--- START ---

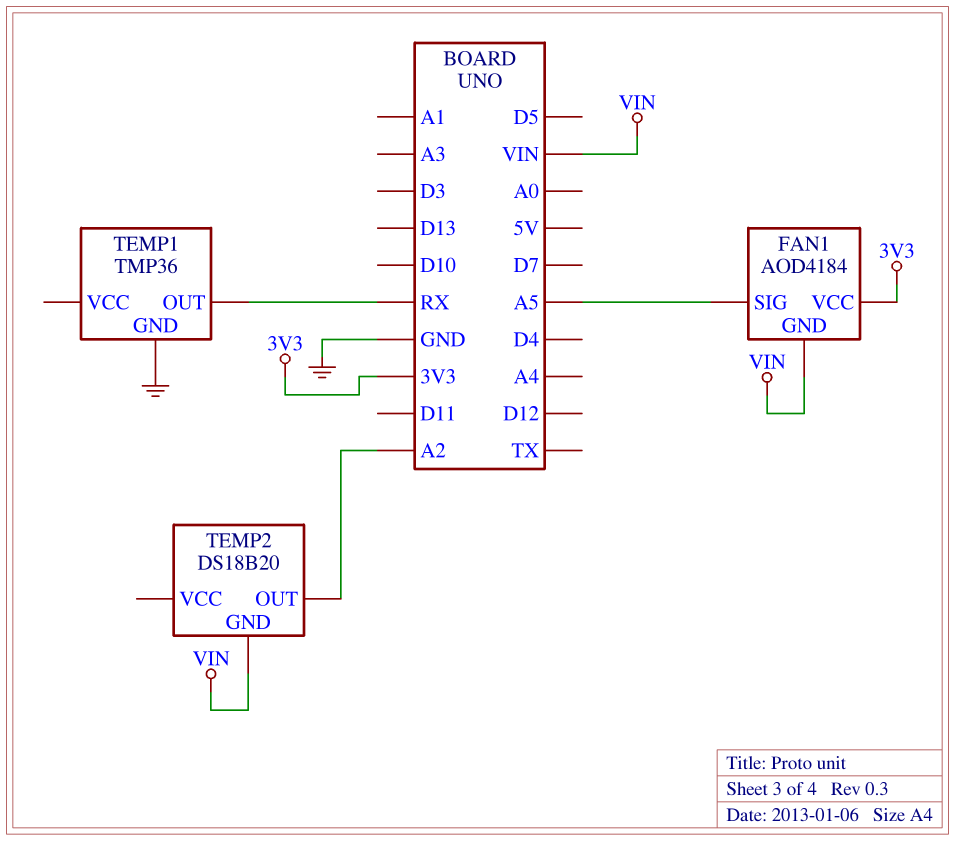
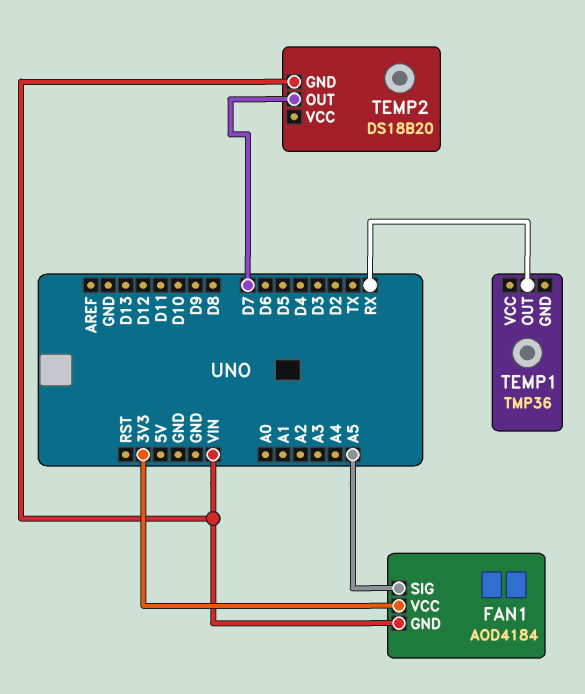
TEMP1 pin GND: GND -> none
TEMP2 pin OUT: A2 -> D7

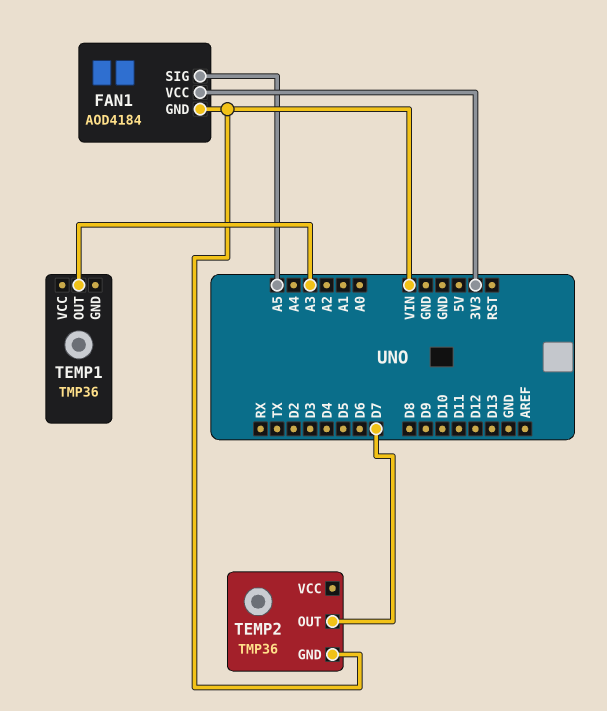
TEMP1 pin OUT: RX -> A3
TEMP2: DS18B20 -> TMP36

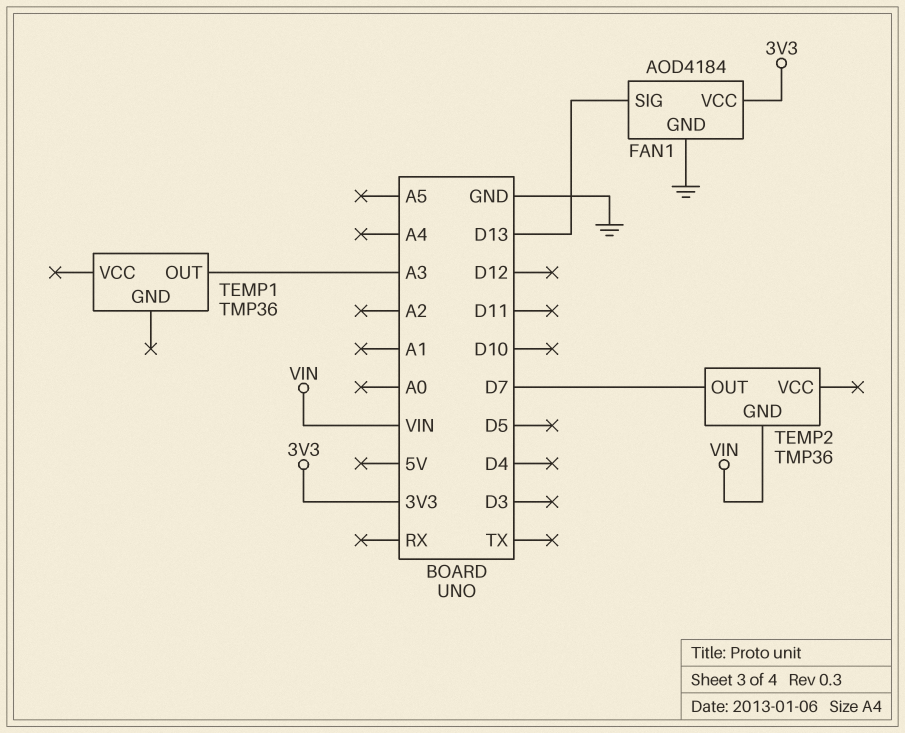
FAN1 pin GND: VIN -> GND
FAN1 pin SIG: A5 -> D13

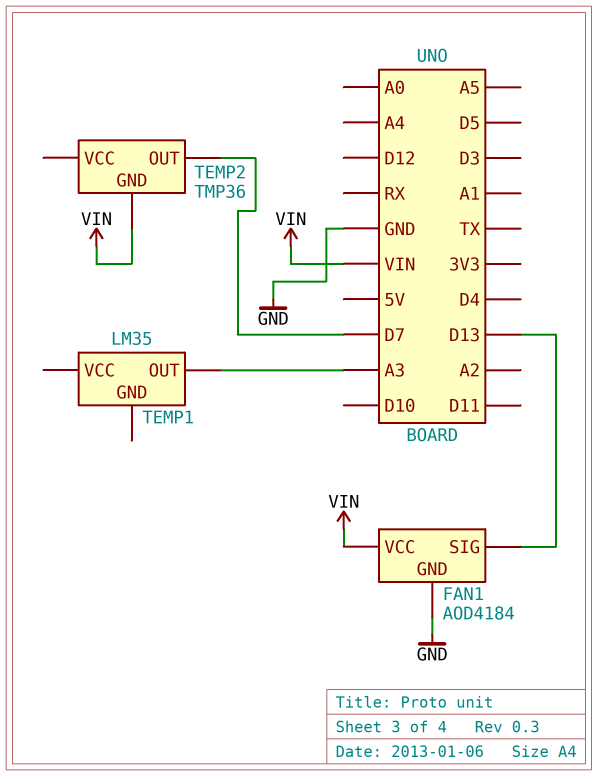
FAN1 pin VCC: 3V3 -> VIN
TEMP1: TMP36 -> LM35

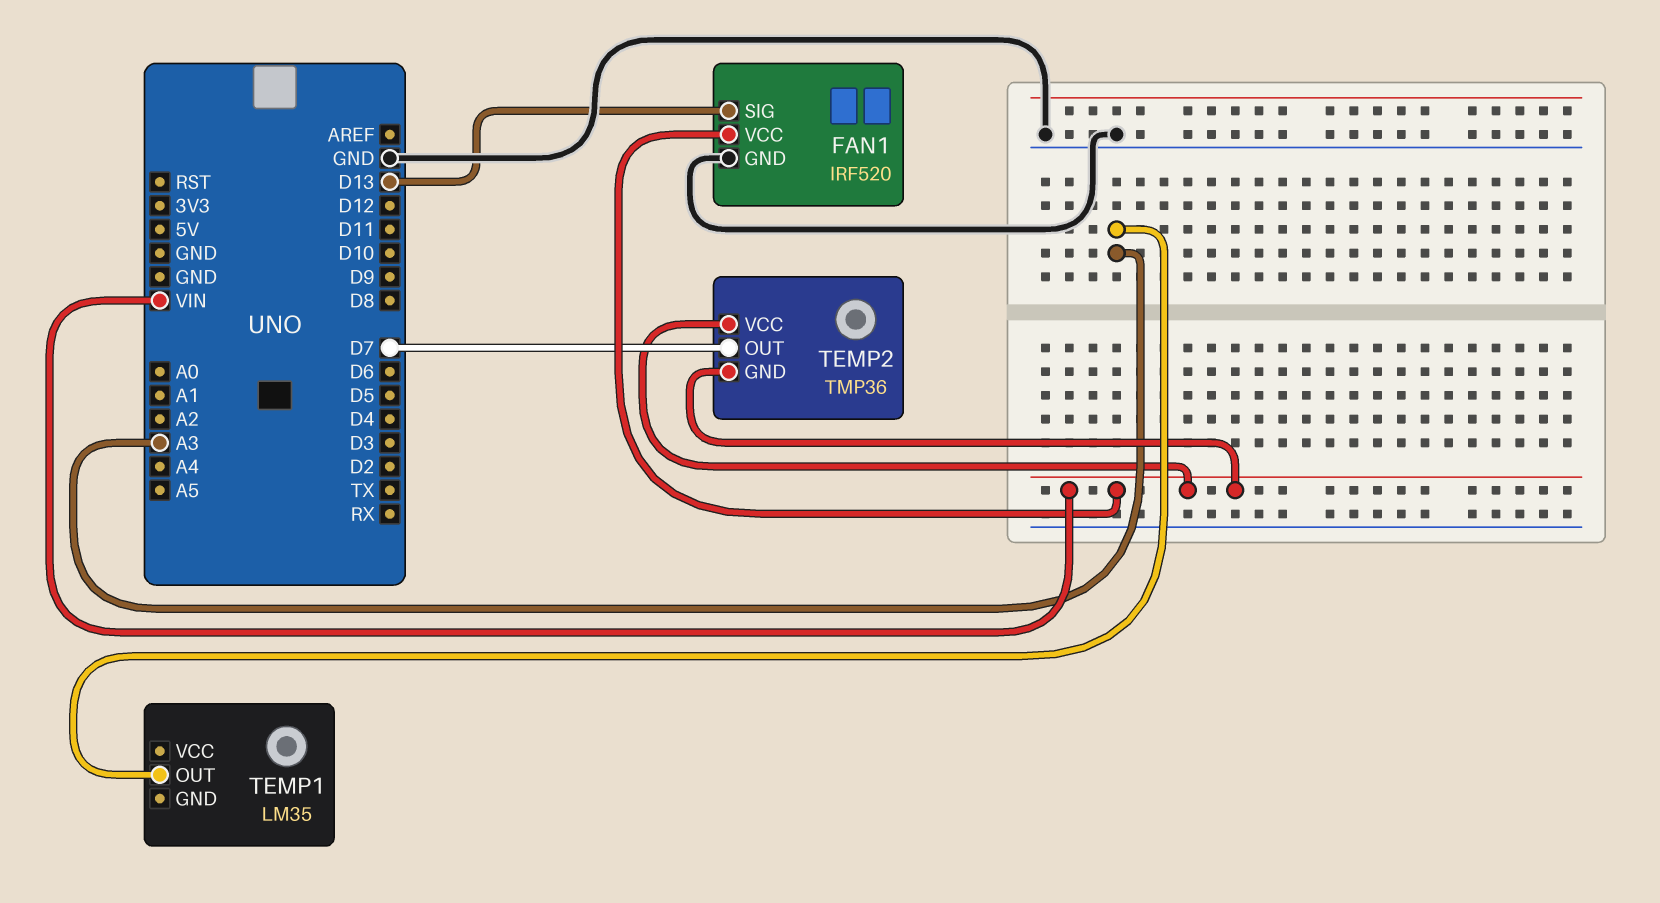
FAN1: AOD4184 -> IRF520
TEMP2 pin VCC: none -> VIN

--- END ---

## Problem details
Gather all lines with the string "none" from the data.

## Your solution
TEMP1 pin GND: GND -> none
TEMP2 pin VCC: none -> VIN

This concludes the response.